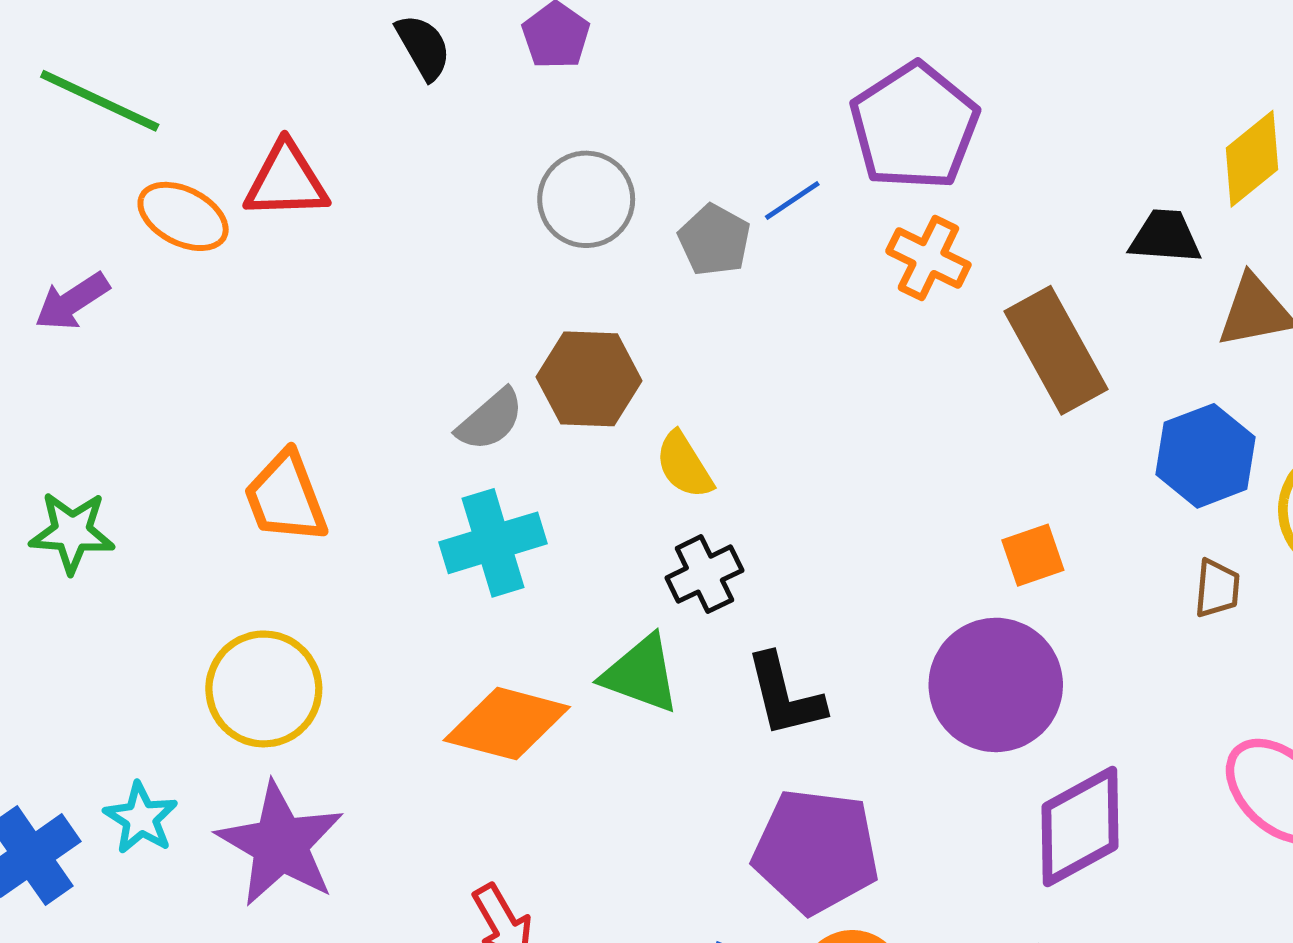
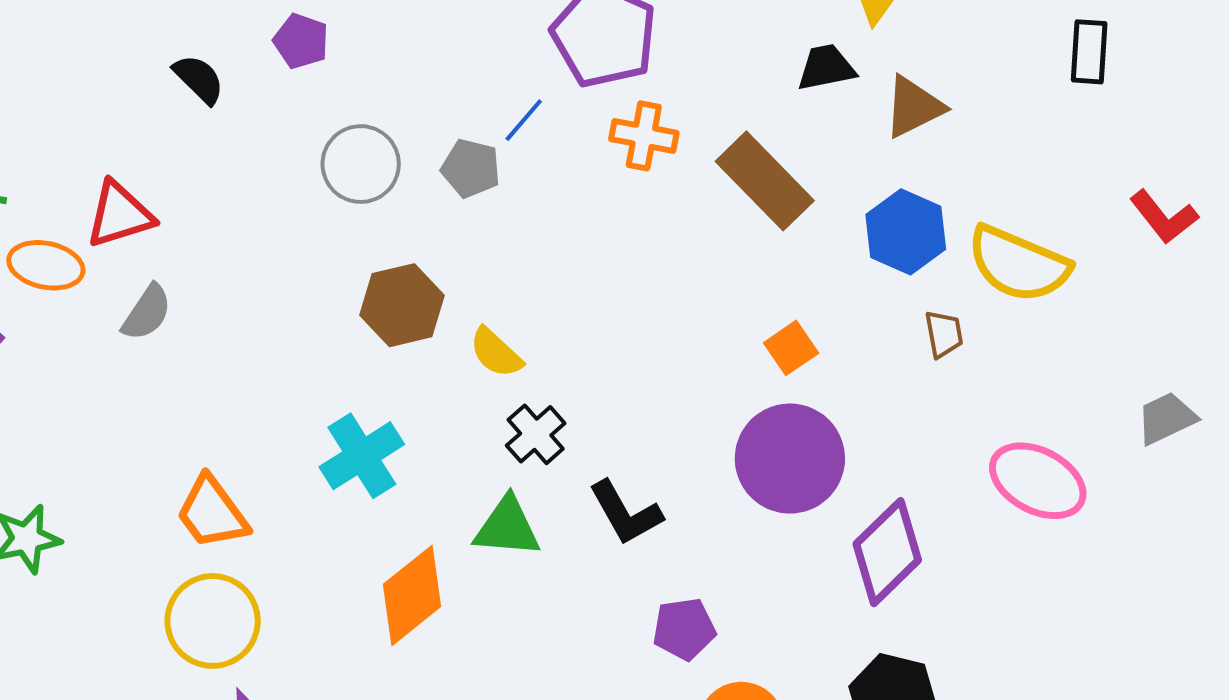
gray semicircle: (490, 420) -> (147, 313), moved
orange trapezoid: (286, 497) -> (212, 513), moved
orange diamond: (507, 724) -> (412, 595), turned -38
purple pentagon: (816, 851) -> (684, 629), size x0.6

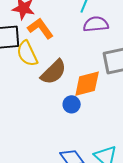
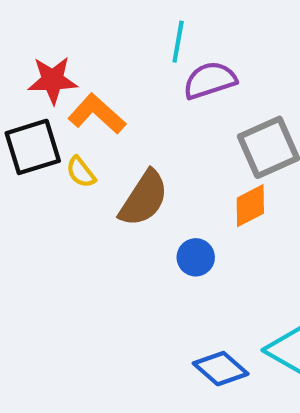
yellow semicircle: (27, 54) -> (81, 172), size x0.6
orange diamond: (87, 84) -> (250, 206), moved, size x0.7

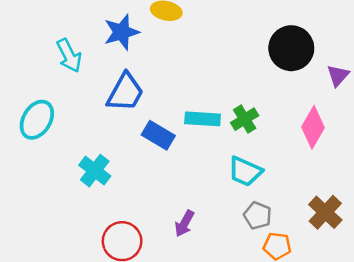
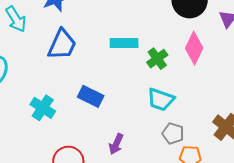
cyan rectangle: (203, 119) -> (124, 43), moved
pink diamond: (313, 127) -> (194, 48), moved
blue rectangle: (158, 135) -> (91, 96), moved

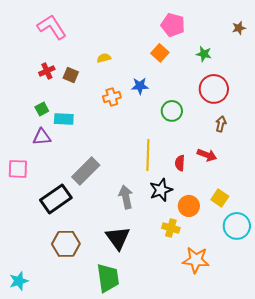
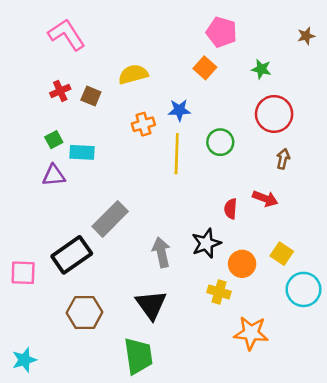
yellow semicircle: (104, 58) -> (133, 74), size x1.6
yellow line: (148, 155) -> (177, 154), moved
pink square: (18, 169) -> (23, 273), moved

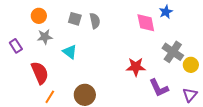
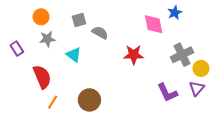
gray square: (75, 19) -> (79, 20), turned -32
gray semicircle: (95, 21) -> (100, 33), moved, turned -49
gray cross: (173, 52) -> (182, 55), turned 30
red star: (136, 67) -> (134, 55), moved
purple triangle: (190, 95) -> (197, 88), moved

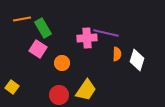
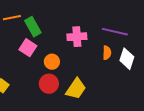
purple line: (106, 33) -> (115, 32), moved
red circle: (59, 95) -> (49, 84), moved

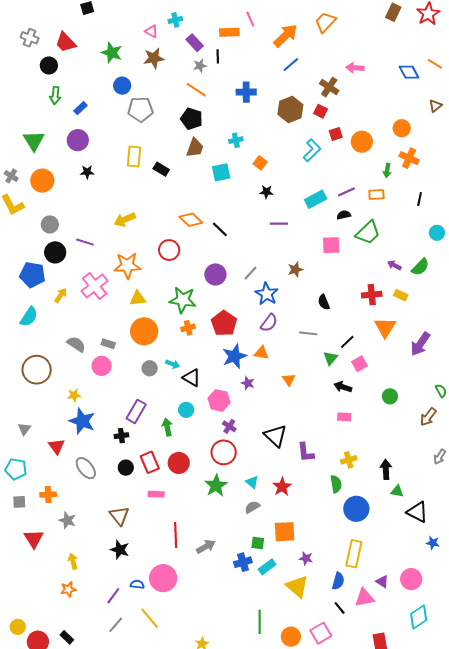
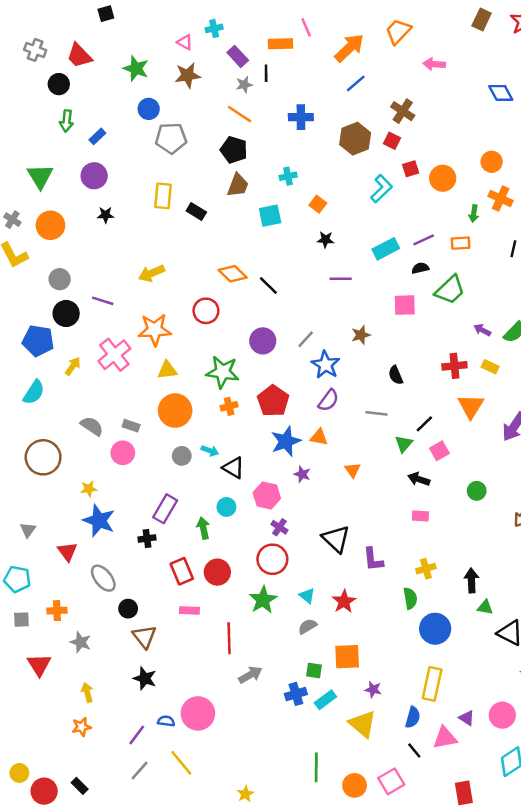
pink arrow: (355, 68) -> (434, 64), moved
black circle: (126, 468) -> (128, 609), moved
red line: (176, 535) -> (229, 638), moved

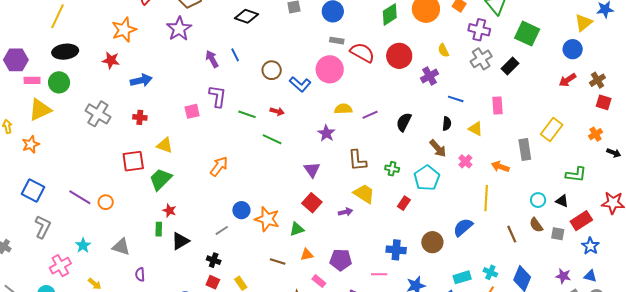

============

TASK DETAILS
Exactly the lines above, from the one containing "yellow semicircle: (27, 54)" down to the one containing "yellow line: (148, 155) -> (177, 154), moved", are to be repeated, including both ends. Pictures are not part of the copy.

OUTPUT FOR THIS TASK
yellow semicircle: (27, 54) -> (81, 172), size x0.6
orange diamond: (87, 84) -> (250, 206), moved, size x0.7

cyan rectangle: (203, 119) -> (124, 43), moved
pink diamond: (313, 127) -> (194, 48), moved
blue rectangle: (158, 135) -> (91, 96), moved

yellow semicircle: (104, 58) -> (133, 74), size x1.6
yellow line: (148, 155) -> (177, 154), moved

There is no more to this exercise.